Problem description
Copy out every line in the entries below that includes "carrot".

Task input
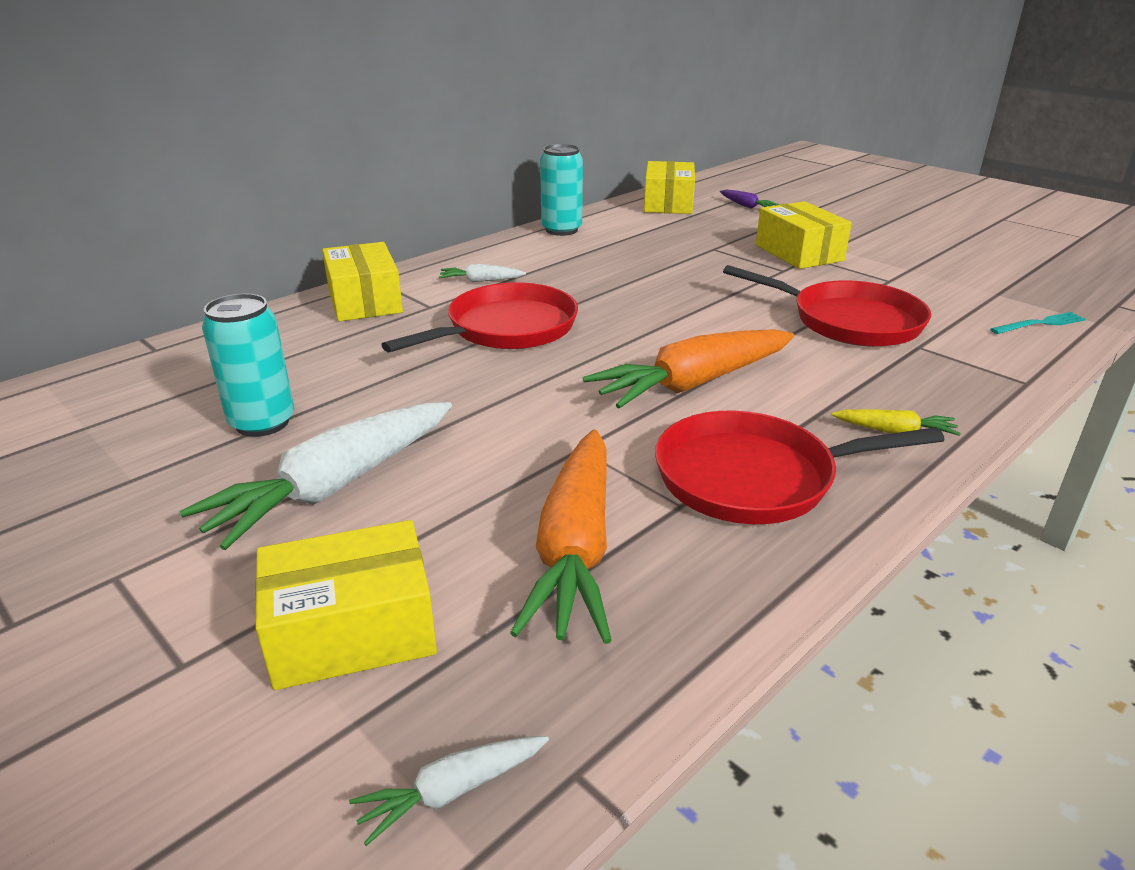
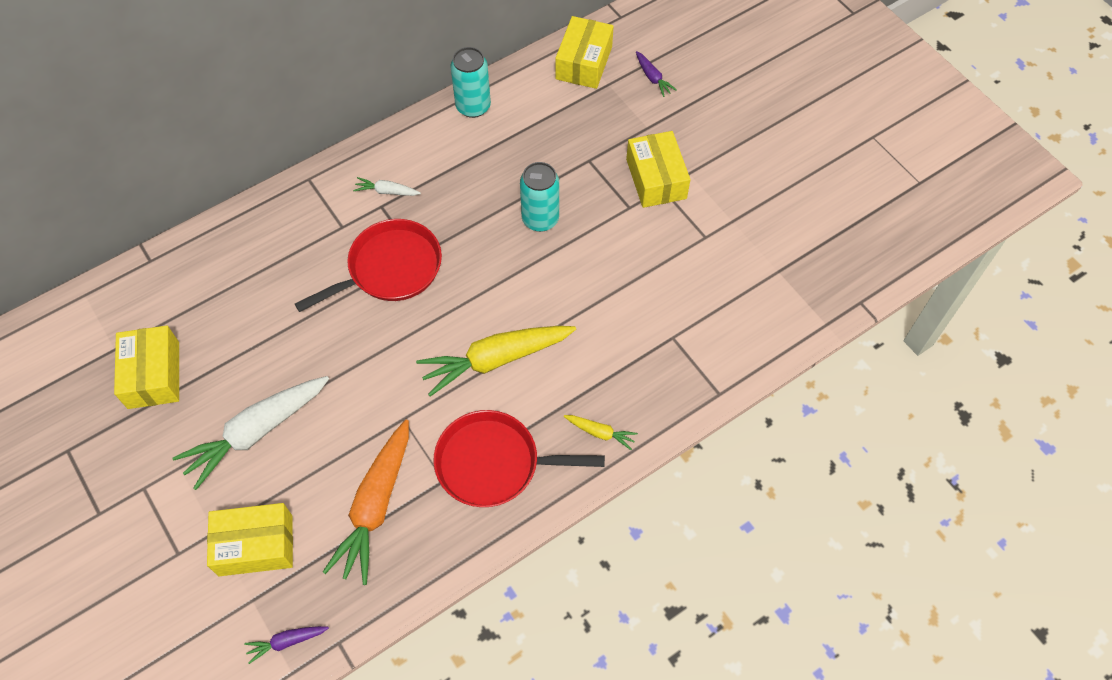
camera: 10 degrees right, 30 degrees up
(262, 423) = (218, 361): turquoise can -> turquoise can (540, 219)
(365, 301) = (296, 211): yellow box -> yellow box (154, 375)
(452, 791) = (287, 642): white carrot -> purple carrot
(692, 384) = (495, 360): orange carrot -> yellow carrot
(849, 321) = (640, 295): red pan -> none
(1040, 324) = (780, 320): turquoise fork -> none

Completed task
(452, 791) = (287, 642): white carrot -> purple carrot
(692, 384) = (495, 360): orange carrot -> yellow carrot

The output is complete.